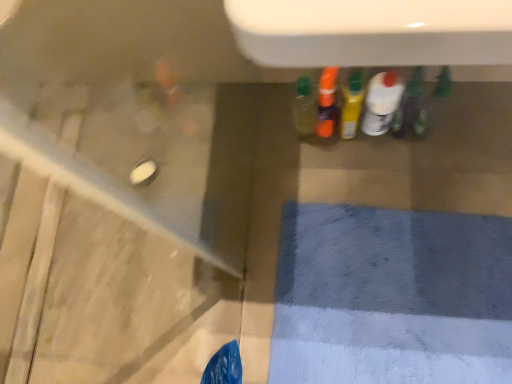
Find the location of a particular element. vacant region to the left of white glossy bottle at center, the second bottle positioned from the right is located at coordinates (331, 161).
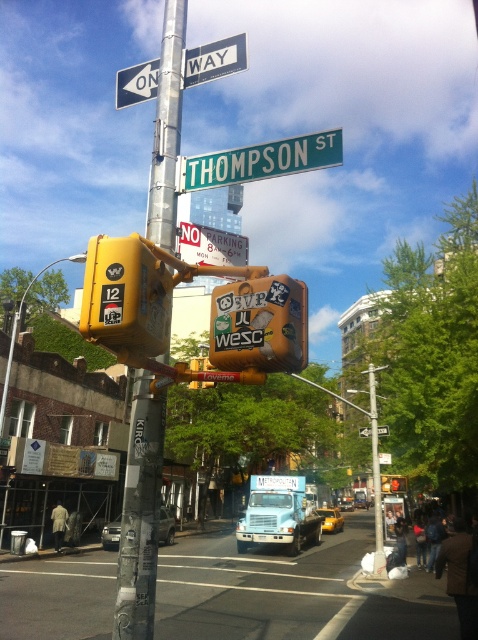
Can you confirm if green metallic street sign at upper center is smaller than metallic pole at center?

Yes.

Measure the distance between green metallic street sign at upper center and metallic pole at center.

green metallic street sign at upper center and metallic pole at center are 10.06 meters apart.

Identify the location of green metallic street sign at upper center. The width and height of the screenshot is (478, 640). (260, 161).

Between point (246, 236) and point (369, 364), which one is positioned behind?

The point (246, 236) is behind.

Locate an element on the screen. This screenshot has height=640, width=478. white paper sign at upper center is located at coordinates (210, 244).

Describe the element at coordinates (210, 244) in the screenshot. I see `white paper sign at upper center` at that location.

What are the coordinates of `white paper sign at upper center` in the screenshot? It's located at (210, 244).

Does point (119, 269) lie behind point (194, 241)?

No, it is in front of (194, 241).

Is yellow matte traffic light at upper left shorter than white paper sign at upper center?

Correct, yellow matte traffic light at upper left is not as tall as white paper sign at upper center.

Where is `yellow matte traffic light at upper left`? The height and width of the screenshot is (640, 478). yellow matte traffic light at upper left is located at coordinates (127, 298).

Where is `yellow matte traffic light at upper left`? The image size is (478, 640). yellow matte traffic light at upper left is located at coordinates (127, 298).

• **Exercise aim**
Update the listing above by replacing "metallic pole" with "steel pole" everywhere it appears, changing nothing else. Leave the pictures out of your answer.

• **Answer area**
Find the location of a particular element. vacant region to the left of white glossy bottle at center, the second bottle positioned from the right is located at coordinates (331, 161).
Can you confirm if green metallic street sign at upper center is smaller than steel pole at center?

Yes.

Measure the distance between green metallic street sign at upper center and steel pole at center.

green metallic street sign at upper center and steel pole at center are 10.06 meters apart.

Identify the location of green metallic street sign at upper center. The width and height of the screenshot is (478, 640). (260, 161).

Between point (246, 236) and point (369, 364), which one is positioned behind?

The point (246, 236) is behind.

Locate an element on the screen. This screenshot has height=640, width=478. white paper sign at upper center is located at coordinates (210, 244).

Describe the element at coordinates (210, 244) in the screenshot. I see `white paper sign at upper center` at that location.

What are the coordinates of `white paper sign at upper center` in the screenshot? It's located at (210, 244).

Does point (119, 269) lie behind point (194, 241)?

No, it is in front of (194, 241).

Is yellow matte traffic light at upper left shorter than white paper sign at upper center?

Correct, yellow matte traffic light at upper left is not as tall as white paper sign at upper center.

Where is `yellow matte traffic light at upper left`? The height and width of the screenshot is (640, 478). yellow matte traffic light at upper left is located at coordinates (127, 298).

Where is `yellow matte traffic light at upper left`? The image size is (478, 640). yellow matte traffic light at upper left is located at coordinates (127, 298).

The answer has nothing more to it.